[Dataset excerpts]

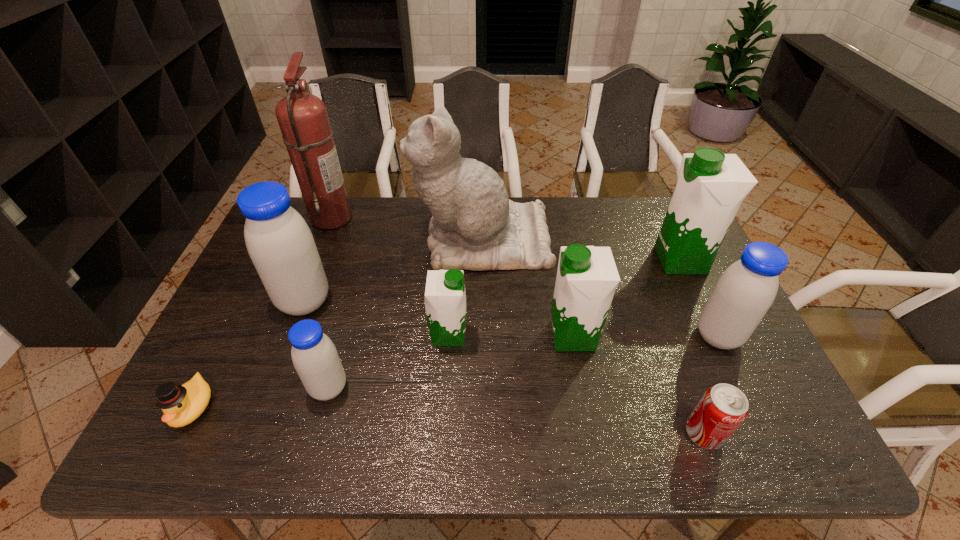
At what (x,y) coordinates should I click in order to perform the action: click on empty space that is in between the duck and the cat. Please return your answer as a coordinate pair (x, y). Looking at the image, I should click on (337, 323).

Find the location of a particular element. The width and height of the screenshot is (960, 540). unoccupied area between the rightmost green soya milk and the rightmost blue soya milk is located at coordinates (699, 298).

The image size is (960, 540). Identify the location of free space that is in between the third soya milk from left to right and the fire extinguisher. (390, 276).

Locate an element on the screen. Image resolution: width=960 pixels, height=540 pixels. free space between the third object from right to left and the farthest soya milk is located at coordinates (692, 347).

Locate an element on the screen. The height and width of the screenshot is (540, 960). free space between the red soda can and the second smallest blue soya milk is located at coordinates (710, 385).

Locate an element on the screen. the eighth closest object to the rightmost green soya milk is located at coordinates (303, 119).

The height and width of the screenshot is (540, 960). Find the location of `the ninth closest object relative to the shortest object`. the ninth closest object relative to the shortest object is located at coordinates (711, 185).

Locate an element on the screen. This screenshot has width=960, height=540. soya milk that is the second closest to the third soya milk from right to left is located at coordinates (745, 291).

Locate an element on the screen. The image size is (960, 540). soya milk that can be found as the fourth closest to the cat is located at coordinates (711, 185).

Locate which green soya milk ranks in proximity to the second green soya milk from right to left. Please provide its 2D coordinates. Your answer should be formatted as a tuple, i.e. [(x, y)], where the tuple contains the x and y coordinates of a point satisfying the conditions above.

[(445, 298)]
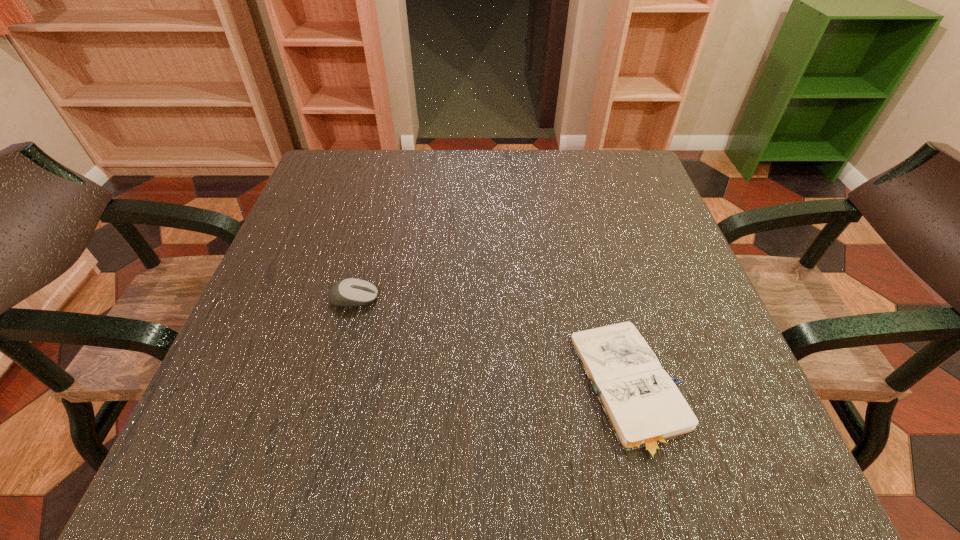
Where is `free spot that satisfies the following two spatial constraints: 1. on the wheel side of the shorter object; 2. on the left side of the taller object`? The width and height of the screenshot is (960, 540). free spot that satisfies the following two spatial constraints: 1. on the wheel side of the shorter object; 2. on the left side of the taller object is located at coordinates (330, 389).

The image size is (960, 540). Find the location of `free space that satisfies the following two spatial constraints: 1. on the back side of the shorter object; 2. on the wheel side of the taller object`. free space that satisfies the following two spatial constraints: 1. on the back side of the shorter object; 2. on the wheel side of the taller object is located at coordinates (608, 298).

Identify the location of free spot that satisfies the following two spatial constraints: 1. on the wheel side of the notebook; 2. on the left side of the taller object. (330, 389).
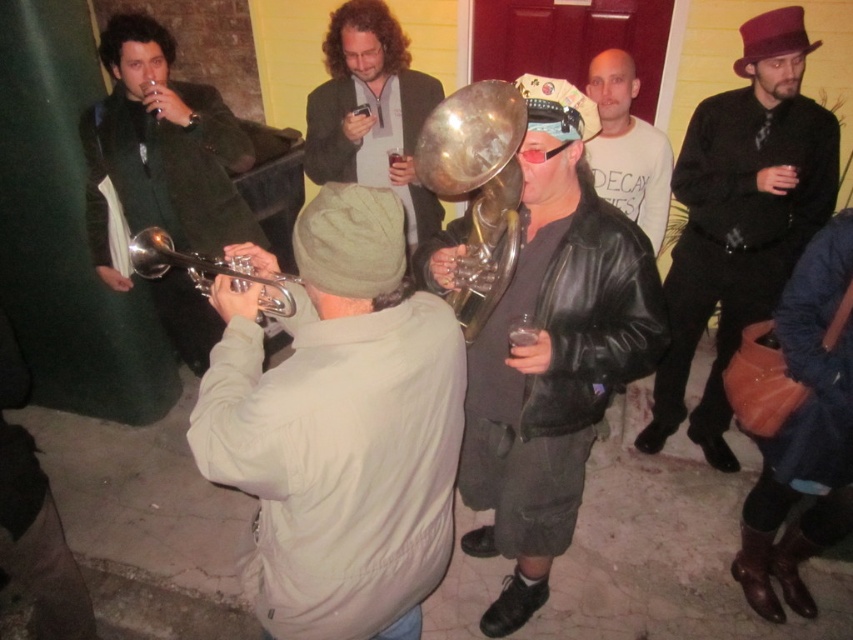
Question: Does shiny silver tuba at center have a greater width compared to shiny brass trumpet at center?

Choices:
 (A) no
 (B) yes

Answer: (B)

Question: In this image, where is shiny silver tuba at center located relative to matte green jacket at left?

Choices:
 (A) below
 (B) above

Answer: (A)

Question: Which point is farther to the camera?

Choices:
 (A) matte black jacket at center
 (B) light beige cotton jacket at center
 (C) white cotton t-shirt at center
 (D) shiny brass trumpet at center

Answer: (C)

Question: Which point appears farthest from the camera in this image?

Choices:
 (A) (531, 332)
 (B) (123, 16)
 (C) (331, 173)
 (D) (138, 241)

Answer: (C)

Question: Can you confirm if shiny silver tuba at center is positioned above matte black jacket at center?

Choices:
 (A) no
 (B) yes

Answer: (A)

Question: Among these points, which one is farthest from the camera?

Choices:
 (A) (381, 179)
 (B) (223, 179)
 (C) (283, 307)

Answer: (A)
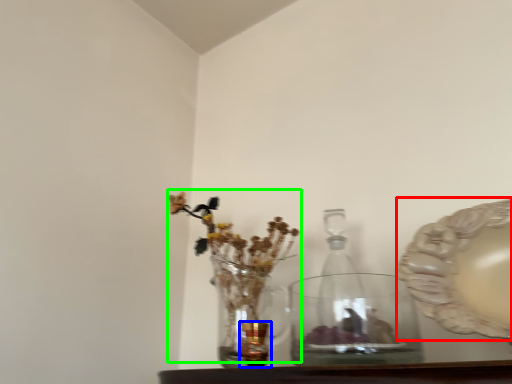
Question: Based on their relative distances, which object is nearer to platter (highlighted by a red box)? Choose from candle holder (highlighted by a blue box) and floral arrangement (highlighted by a green box).

Choices:
 (A) candle holder
 (B) floral arrangement

Answer: (A)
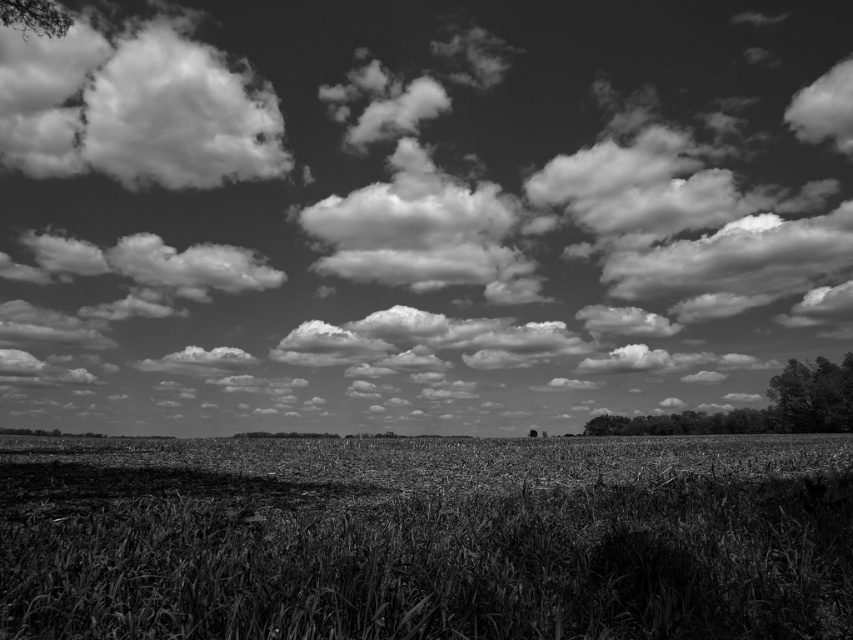
You are a photographer trying to capture the cloudy sky at upper center and the fluffy white cloud at upper left in your shot. Which of these two objects is bigger in the image?

The cloudy sky at upper center is larger in size than the fluffy white cloud at upper left.

You are a photographer aiming to capture the dark green textured tree at right and the dark textured tree at upper left in a single frame. Based on their sizes in the image, which tree would appear closer to the camera?

The dark green textured tree at right appears closer to the camera because it is larger in size than the dark textured tree at upper left.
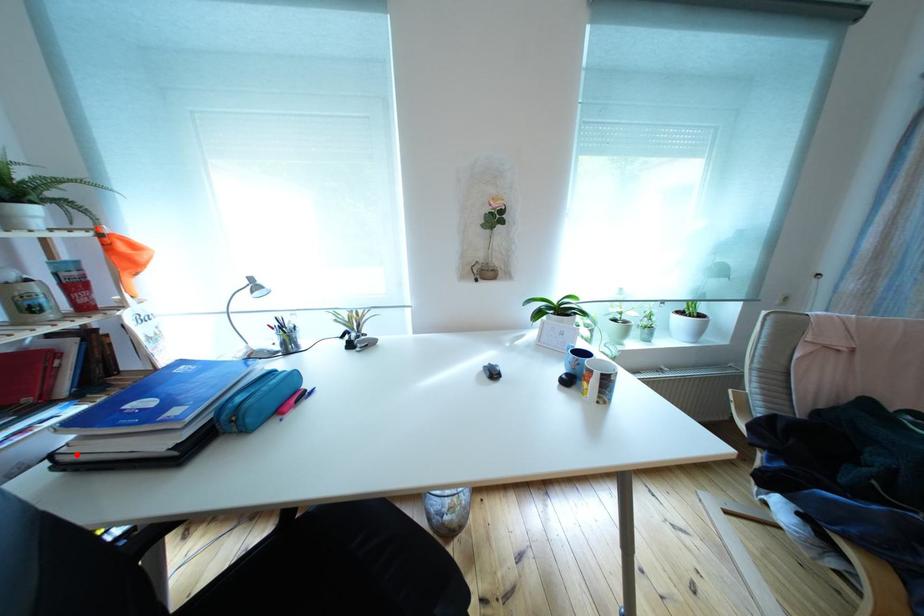
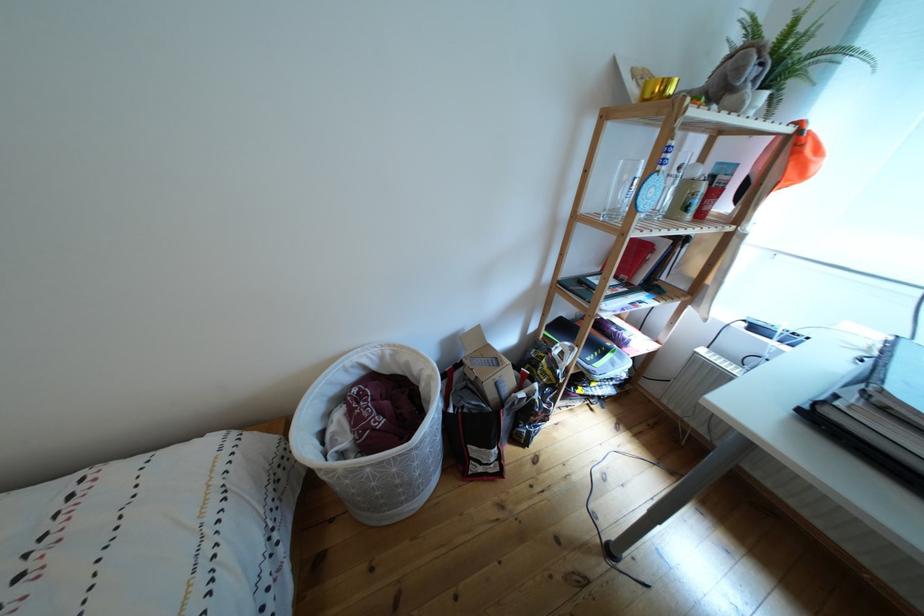
Question: I am providing you with two images of the same scene from different viewpoints. Given a red point in image1, look at the same physical point in image2. Is it:

Choices:
 (A) Closer to the viewpoint
 (B) Farther from the viewpoint

Answer: (B)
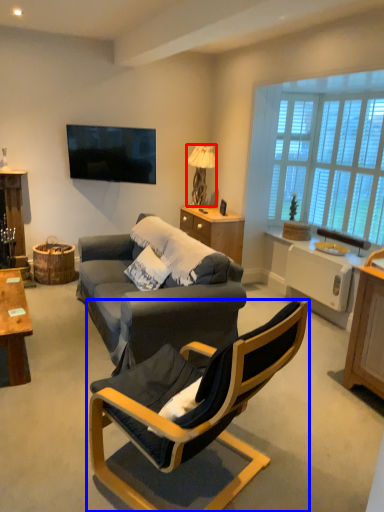
Question: Which point is further to the camera, lamp (highlighted by a red box) or chair (highlighted by a blue box)?

Choices:
 (A) lamp
 (B) chair

Answer: (A)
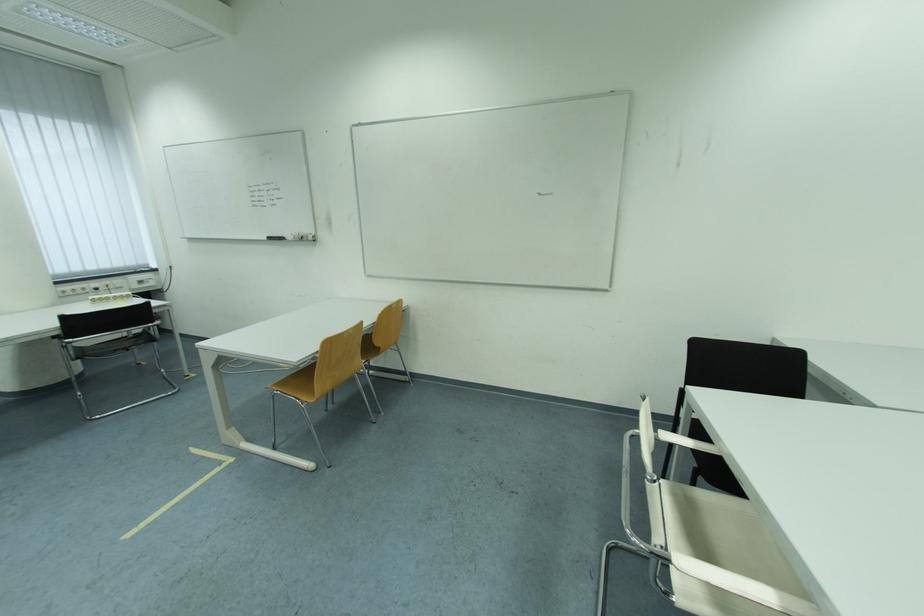
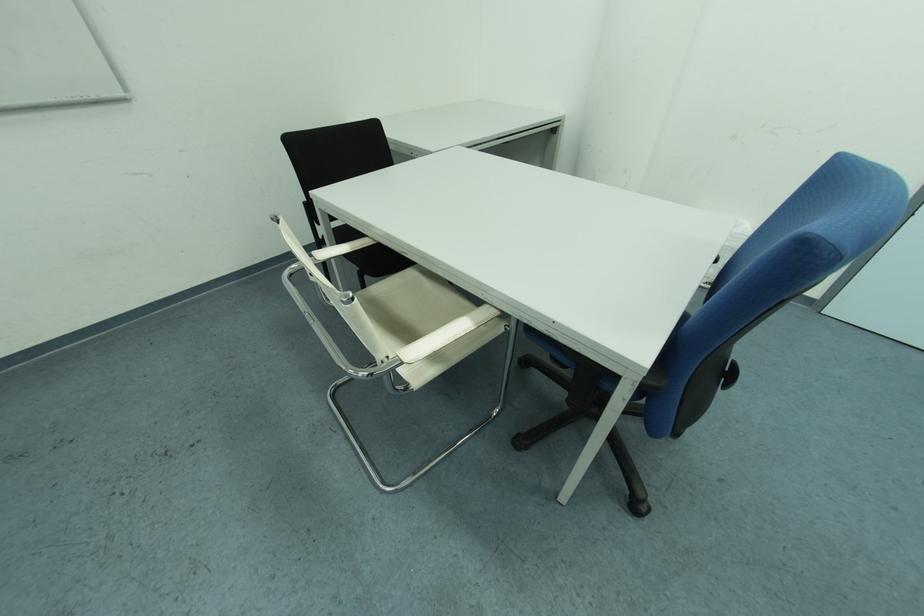
In the second image, find the point that corresponds to (x=675, y=439) in the first image.

(331, 257)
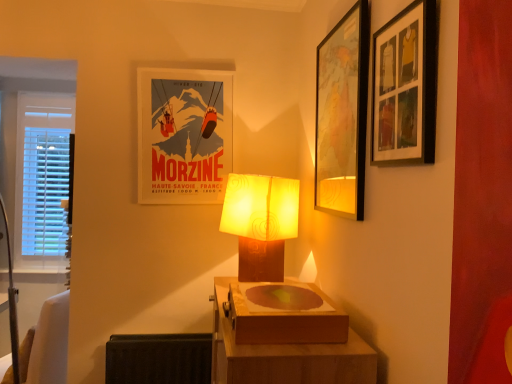
What is the approximate width of matte brown lamp at center?

12.65 inches.

What do you see at coordinates (284, 314) in the screenshot? The width and height of the screenshot is (512, 384). I see `wooden box at center` at bounding box center [284, 314].

Measure the distance between wooden picture frame at upper right, the 1th picture frame viewed from the front, and camera.

wooden picture frame at upper right, the 1th picture frame viewed from the front, is 39.03 inches from camera.

The height and width of the screenshot is (384, 512). Identify the location of white fabric swivel chair at lower left. (50, 342).

The height and width of the screenshot is (384, 512). What do you see at coordinates (50, 342) in the screenshot? I see `white fabric swivel chair at lower left` at bounding box center [50, 342].

The image size is (512, 384). Identify the location of matte paper poster at center, which appears as the 1th picture frame when viewed from the back. (184, 135).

__Exercise instructions__. Copy the rows above word for word, from the start of the rows through the line containing "Locate an element on the screen. This", including that line. Leave the pictures out of your copy.

__Response for this exercise__.
At what (x,y) coordinates should I click in order to perform the action: click on empty space that is in between the duck and the cat. Please return your answer as a coordinate pair (x, y). Looking at the image, I should click on (337, 323).

Find the location of a particular element. The width and height of the screenshot is (960, 540). unoccupied area between the rightmost green soya milk and the rightmost blue soya milk is located at coordinates (699, 298).

The image size is (960, 540). Identify the location of free space that is in between the third soya milk from left to right and the fire extinguisher. (390, 276).

Locate an element on the screen. Image resolution: width=960 pixels, height=540 pixels. free space between the third object from right to left and the farthest soya milk is located at coordinates (692, 347).

Locate an element on the screen. The height and width of the screenshot is (540, 960). free space between the red soda can and the second smallest blue soya milk is located at coordinates (710, 385).

Locate an element on the screen. the eighth closest object to the rightmost green soya milk is located at coordinates (303, 119).

The height and width of the screenshot is (540, 960). Find the location of `the ninth closest object relative to the shortest object`. the ninth closest object relative to the shortest object is located at coordinates (711, 185).

Locate an element on the screen. This screenshot has width=960, height=540. soya milk that is the second closest to the third soya milk from right to left is located at coordinates (745, 291).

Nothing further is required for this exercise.